## Aim of the task
Please write out all of the material below word for word, changing nothing.

## Recorded data
============================================================
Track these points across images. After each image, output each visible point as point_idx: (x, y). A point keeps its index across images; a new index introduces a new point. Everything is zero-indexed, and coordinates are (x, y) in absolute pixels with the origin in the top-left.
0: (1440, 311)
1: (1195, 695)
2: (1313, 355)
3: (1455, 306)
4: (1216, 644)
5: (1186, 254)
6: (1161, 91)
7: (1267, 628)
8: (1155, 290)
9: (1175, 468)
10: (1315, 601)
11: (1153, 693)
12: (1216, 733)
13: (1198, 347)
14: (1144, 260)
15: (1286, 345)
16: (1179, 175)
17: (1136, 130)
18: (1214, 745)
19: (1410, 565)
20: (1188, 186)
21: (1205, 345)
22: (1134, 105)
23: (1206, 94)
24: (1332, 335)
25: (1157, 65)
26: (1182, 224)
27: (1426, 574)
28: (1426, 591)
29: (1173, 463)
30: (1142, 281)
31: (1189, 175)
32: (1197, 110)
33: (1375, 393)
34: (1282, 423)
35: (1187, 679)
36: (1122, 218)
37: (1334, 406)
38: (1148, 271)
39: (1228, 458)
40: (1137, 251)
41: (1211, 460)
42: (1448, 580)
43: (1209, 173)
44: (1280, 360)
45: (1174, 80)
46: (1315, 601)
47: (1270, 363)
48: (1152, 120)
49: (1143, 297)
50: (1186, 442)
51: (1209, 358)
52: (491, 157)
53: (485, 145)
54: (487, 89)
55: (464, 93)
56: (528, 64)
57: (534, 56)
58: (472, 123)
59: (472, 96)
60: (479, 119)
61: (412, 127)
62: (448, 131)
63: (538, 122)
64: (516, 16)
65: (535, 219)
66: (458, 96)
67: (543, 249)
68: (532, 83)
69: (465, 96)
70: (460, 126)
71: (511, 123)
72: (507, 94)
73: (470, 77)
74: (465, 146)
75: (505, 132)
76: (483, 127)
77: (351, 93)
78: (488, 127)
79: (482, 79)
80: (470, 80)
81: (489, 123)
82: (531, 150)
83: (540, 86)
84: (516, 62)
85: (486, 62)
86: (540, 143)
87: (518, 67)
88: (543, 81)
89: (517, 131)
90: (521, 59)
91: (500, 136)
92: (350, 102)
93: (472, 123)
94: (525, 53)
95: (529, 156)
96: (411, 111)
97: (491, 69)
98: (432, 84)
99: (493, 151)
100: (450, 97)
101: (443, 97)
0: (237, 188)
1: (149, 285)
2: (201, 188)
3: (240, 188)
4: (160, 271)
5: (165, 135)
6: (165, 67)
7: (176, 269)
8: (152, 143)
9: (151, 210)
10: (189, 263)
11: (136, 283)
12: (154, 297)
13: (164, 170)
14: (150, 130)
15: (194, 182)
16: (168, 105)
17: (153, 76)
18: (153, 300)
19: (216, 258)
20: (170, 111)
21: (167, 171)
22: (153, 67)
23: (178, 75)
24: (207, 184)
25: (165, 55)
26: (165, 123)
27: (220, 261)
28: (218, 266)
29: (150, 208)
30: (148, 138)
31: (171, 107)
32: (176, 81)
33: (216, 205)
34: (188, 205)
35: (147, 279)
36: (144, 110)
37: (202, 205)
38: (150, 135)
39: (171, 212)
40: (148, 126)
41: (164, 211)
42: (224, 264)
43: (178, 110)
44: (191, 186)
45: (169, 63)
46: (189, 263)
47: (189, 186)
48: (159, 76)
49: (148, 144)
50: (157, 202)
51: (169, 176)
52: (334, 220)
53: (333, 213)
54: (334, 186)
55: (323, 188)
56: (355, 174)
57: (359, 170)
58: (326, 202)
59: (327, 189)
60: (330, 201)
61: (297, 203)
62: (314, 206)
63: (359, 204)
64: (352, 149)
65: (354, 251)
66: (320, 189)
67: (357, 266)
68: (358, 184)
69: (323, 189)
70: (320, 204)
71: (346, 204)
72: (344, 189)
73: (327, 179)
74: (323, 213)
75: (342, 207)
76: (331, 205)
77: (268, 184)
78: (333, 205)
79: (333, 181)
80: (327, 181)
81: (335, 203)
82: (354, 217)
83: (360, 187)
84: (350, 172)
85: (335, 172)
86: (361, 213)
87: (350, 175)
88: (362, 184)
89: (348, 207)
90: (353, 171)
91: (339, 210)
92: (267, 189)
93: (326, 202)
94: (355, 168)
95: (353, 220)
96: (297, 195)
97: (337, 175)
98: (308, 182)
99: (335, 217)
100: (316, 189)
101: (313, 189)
============================================================
## Final answer
Track these points across images. After each image, output each visible point as point_idx: (x, y). A point keeps its index across images; a new index introduces a new point. Everything is zero-indexed, and coordinates are (x, y) in absolute pixels with the origin in the top-left.
0: (1440, 311)
1: (1195, 695)
2: (1313, 355)
3: (1455, 306)
4: (1216, 644)
5: (1186, 254)
6: (1161, 91)
7: (1267, 628)
8: (1155, 290)
9: (1175, 468)
10: (1315, 601)
11: (1153, 693)
12: (1216, 733)
13: (1198, 347)
14: (1144, 260)
15: (1286, 345)
16: (1179, 175)
17: (1136, 130)
18: (1214, 745)
19: (1410, 565)
20: (1188, 186)
21: (1205, 345)
22: (1134, 105)
23: (1206, 94)
24: (1332, 335)
25: (1157, 65)
26: (1182, 224)
27: (1426, 574)
28: (1426, 591)
29: (1173, 463)
30: (1142, 281)
31: (1189, 175)
32: (1197, 110)
33: (1375, 393)
34: (1282, 423)
35: (1187, 679)
36: (1122, 218)
37: (1334, 406)
38: (1148, 271)
39: (1228, 458)
40: (1137, 251)
41: (1211, 460)
42: (1448, 580)
43: (1209, 173)
44: (1280, 360)
45: (1174, 80)
46: (1315, 601)
47: (1270, 363)
48: (1152, 120)
49: (1143, 297)
50: (1186, 442)
51: (1209, 358)
52: (491, 157)
53: (485, 145)
54: (487, 89)
55: (464, 93)
56: (528, 64)
57: (534, 56)
58: (472, 123)
59: (472, 96)
60: (479, 119)
61: (412, 127)
62: (448, 131)
63: (538, 122)
64: (516, 16)
65: (535, 219)
66: (458, 96)
67: (543, 249)
68: (532, 83)
69: (465, 96)
70: (460, 126)
71: (511, 123)
72: (507, 94)
73: (470, 77)
74: (465, 146)
75: (505, 132)
76: (483, 127)
77: (351, 93)
78: (488, 127)
79: (482, 79)
80: (470, 80)
81: (489, 123)
82: (531, 150)
83: (540, 86)
84: (516, 62)
85: (486, 62)
86: (540, 143)
87: (518, 67)
88: (543, 81)
89: (517, 131)
90: (521, 59)
91: (500, 136)
92: (350, 102)
93: (472, 123)
94: (525, 53)
95: (529, 156)
96: (411, 111)
97: (491, 69)
98: (432, 84)
99: (493, 151)
100: (450, 97)
101: (443, 97)
0: (237, 188)
1: (149, 285)
2: (201, 188)
3: (240, 188)
4: (160, 271)
5: (165, 135)
6: (165, 67)
7: (176, 269)
8: (152, 143)
9: (151, 210)
10: (189, 263)
11: (136, 283)
12: (154, 297)
13: (164, 170)
14: (150, 130)
15: (194, 182)
16: (168, 105)
17: (153, 76)
18: (153, 300)
19: (216, 258)
20: (170, 111)
21: (167, 171)
22: (153, 67)
23: (178, 75)
24: (207, 184)
25: (165, 55)
26: (165, 123)
27: (220, 261)
28: (218, 266)
29: (150, 208)
30: (148, 138)
31: (171, 107)
32: (176, 81)
33: (216, 205)
34: (188, 205)
35: (147, 279)
36: (144, 110)
37: (202, 205)
38: (150, 135)
39: (171, 212)
40: (148, 126)
41: (164, 211)
42: (224, 264)
43: (178, 110)
44: (191, 186)
45: (169, 63)
46: (189, 263)
47: (189, 186)
48: (159, 76)
49: (148, 144)
50: (157, 202)
51: (169, 176)
52: (334, 220)
53: (333, 213)
54: (334, 186)
55: (323, 188)
56: (355, 174)
57: (359, 170)
58: (326, 202)
59: (327, 189)
60: (330, 201)
61: (297, 203)
62: (314, 206)
63: (359, 204)
64: (352, 149)
65: (354, 251)
66: (320, 189)
67: (357, 266)
68: (358, 184)
69: (323, 189)
70: (320, 204)
71: (346, 204)
72: (344, 189)
73: (327, 179)
74: (323, 213)
75: (342, 207)
76: (331, 205)
77: (268, 184)
78: (333, 205)
79: (333, 181)
80: (327, 181)
81: (335, 203)
82: (354, 217)
83: (360, 187)
84: (350, 172)
85: (335, 172)
86: (361, 213)
87: (350, 175)
88: (362, 184)
89: (348, 207)
90: (353, 171)
91: (339, 210)
92: (267, 189)
93: (326, 202)
94: (355, 168)
95: (353, 220)
96: (297, 195)
97: (337, 175)
98: (308, 182)
99: (335, 217)
100: (316, 189)
101: (313, 189)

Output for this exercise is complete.